→ **THE PROBLEM**: Every line holding "orange" should be copied from the records below.

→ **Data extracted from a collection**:
Segment Open

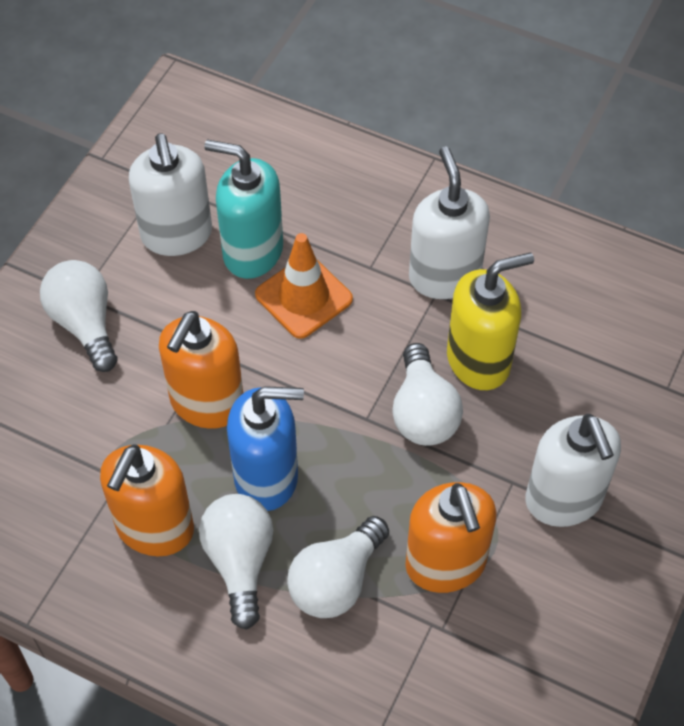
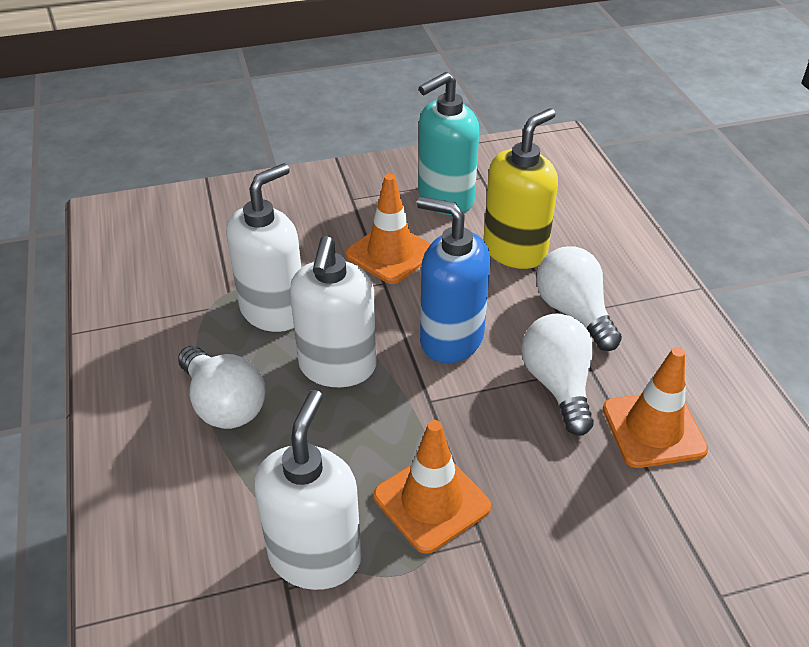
orange soap dispenser: 3 -> 0
orange traffic cone: 1 -> 3
white light bulb: 4 -> 3

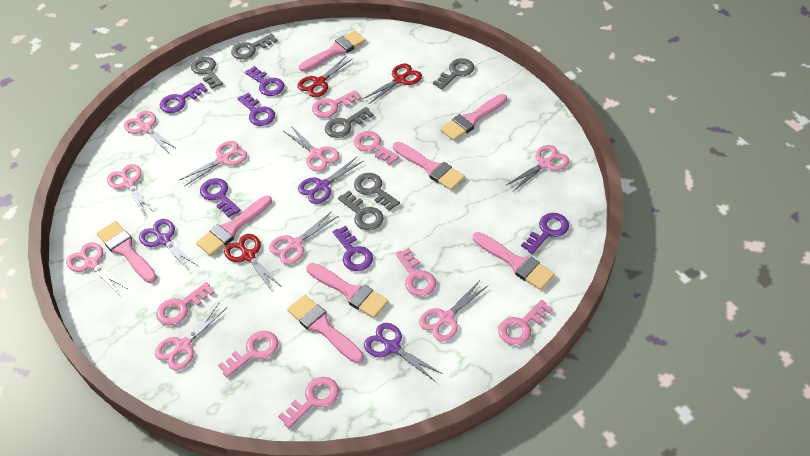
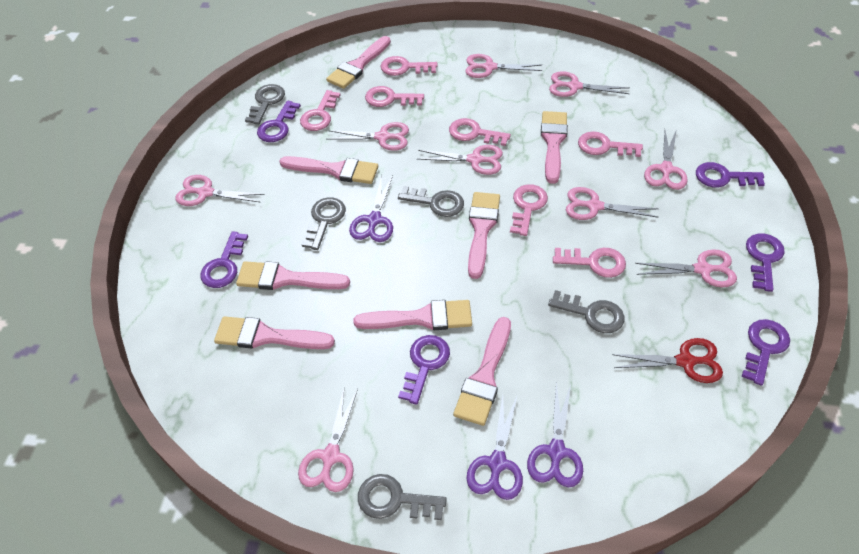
grey key: 6 -> 5
red scissors: 3 -> 1

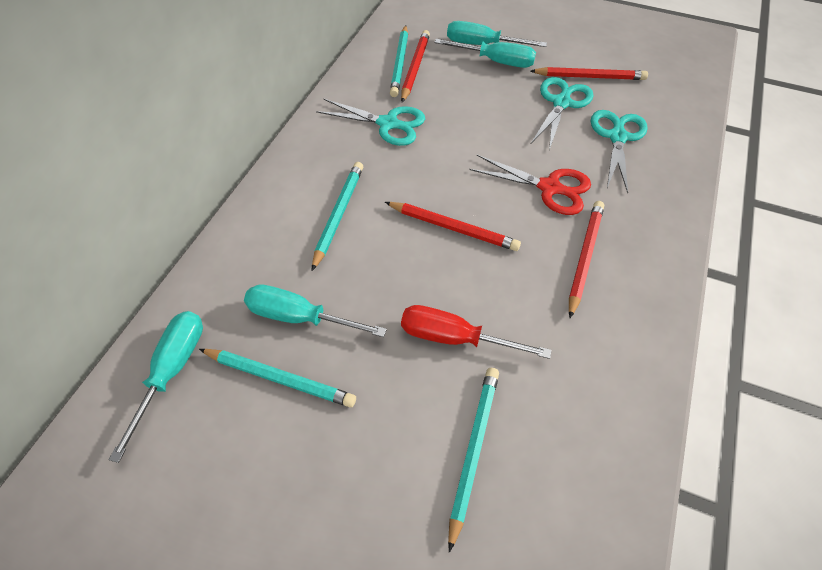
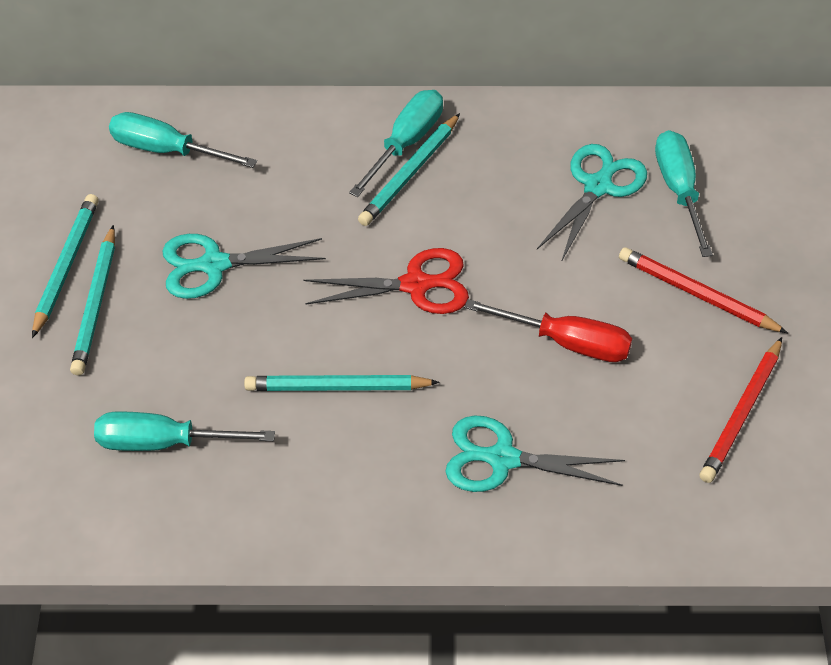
red pencil: 4 -> 2

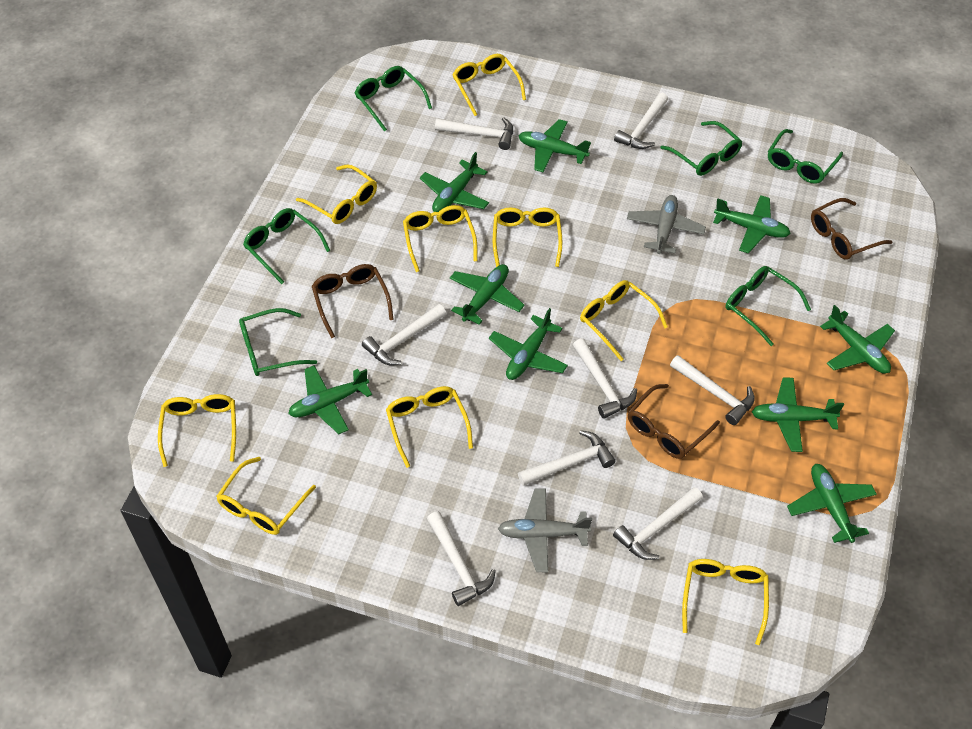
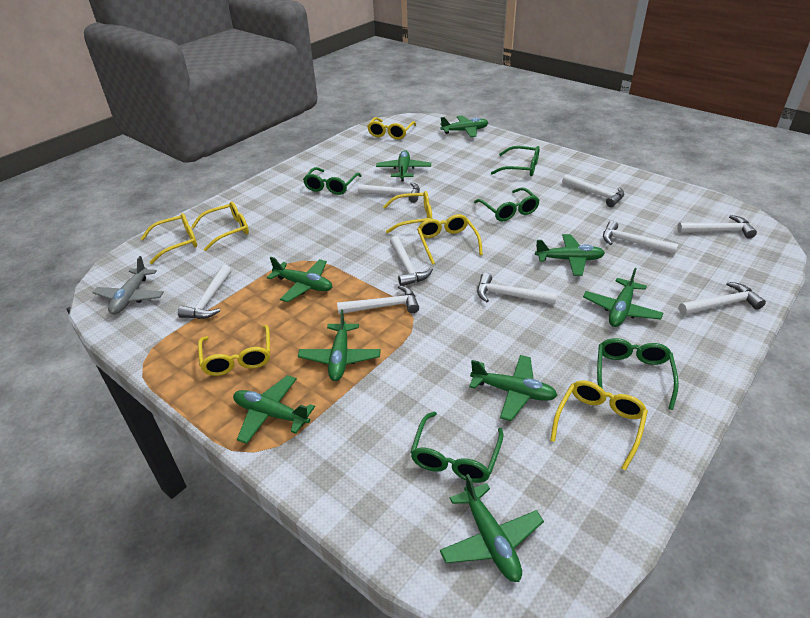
brown glasses: 3 -> 0
green glasses: 6 -> 5
grey plane: 2 -> 1
white hammer: 8 -> 9
yellow glasses: 9 -> 7

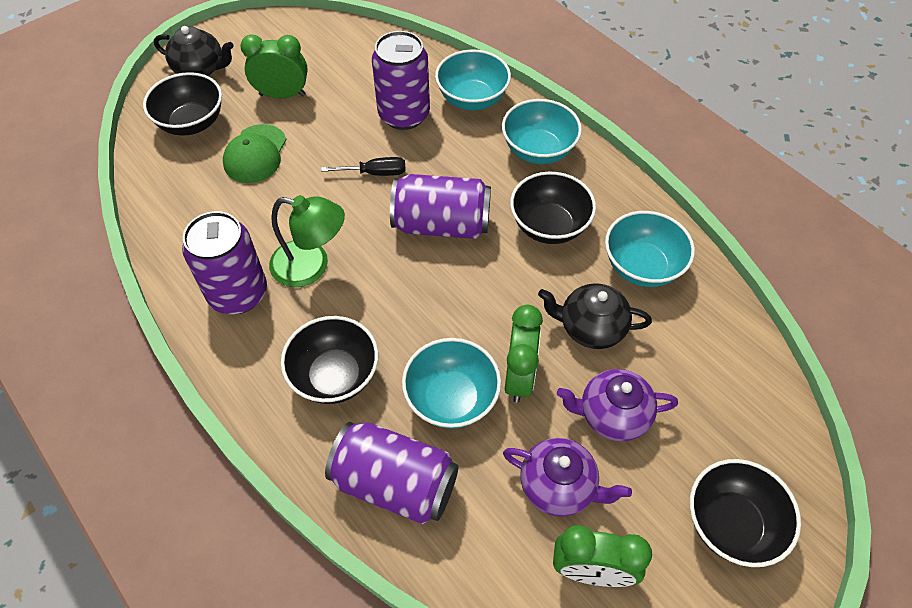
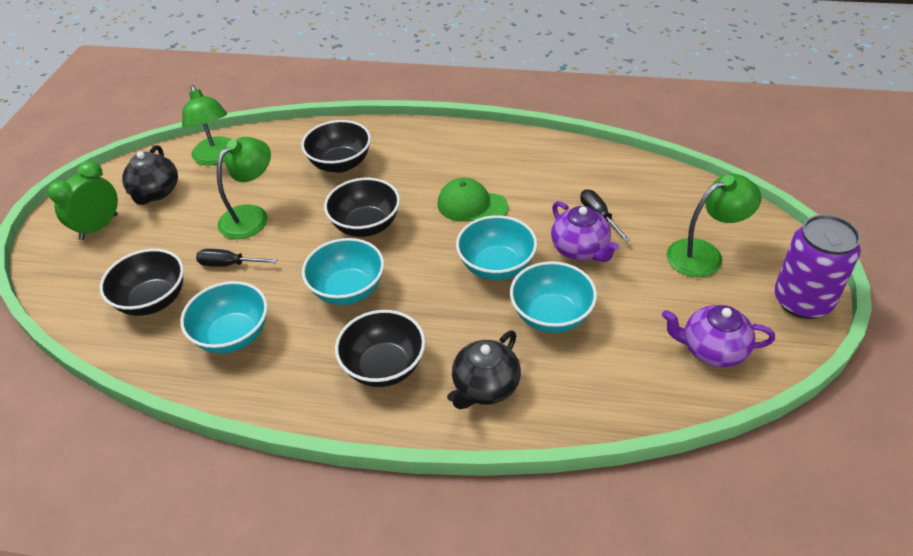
black screwdriver: 1 -> 2
green clock: 3 -> 1
green lamp: 1 -> 3
purple can: 4 -> 1

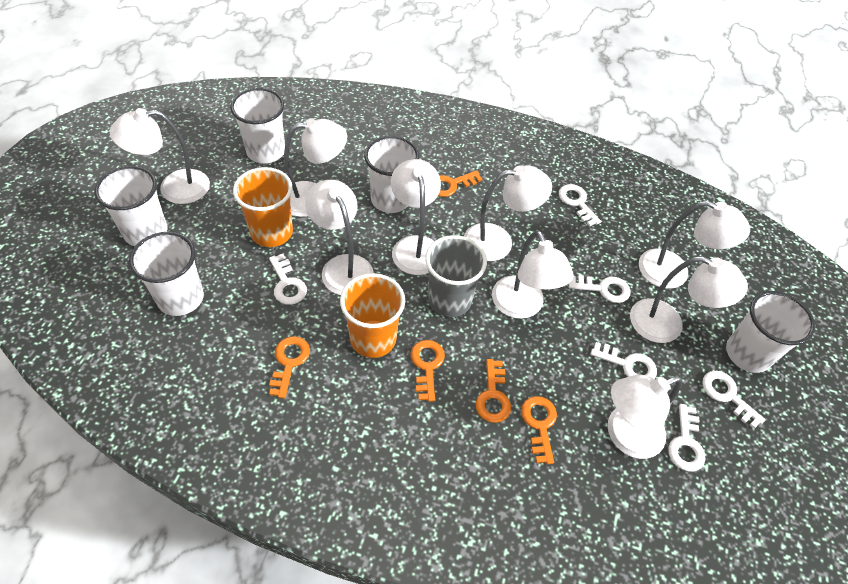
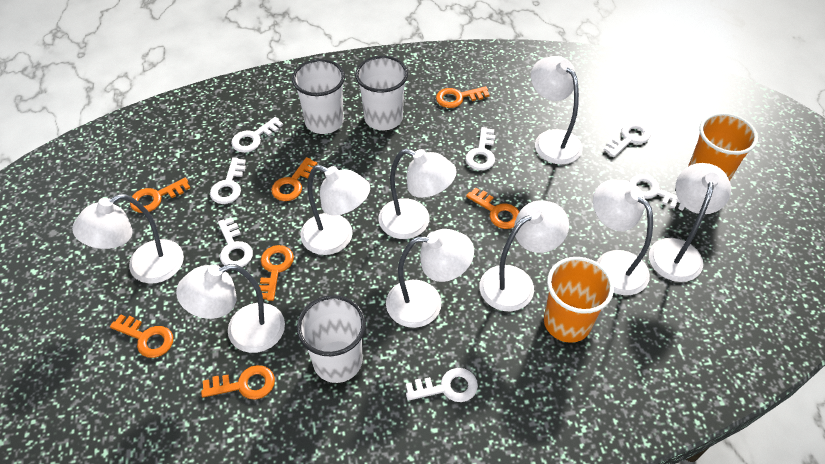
grey cup: 1 -> 0
orange key: 5 -> 7
white cup: 5 -> 3
white key: 6 -> 7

Segment Closed

→ **EXERCISE OUTPUT**:
orange soap dispenser: 3 -> 0
orange traffic cone: 1 -> 3
orange key: 5 -> 7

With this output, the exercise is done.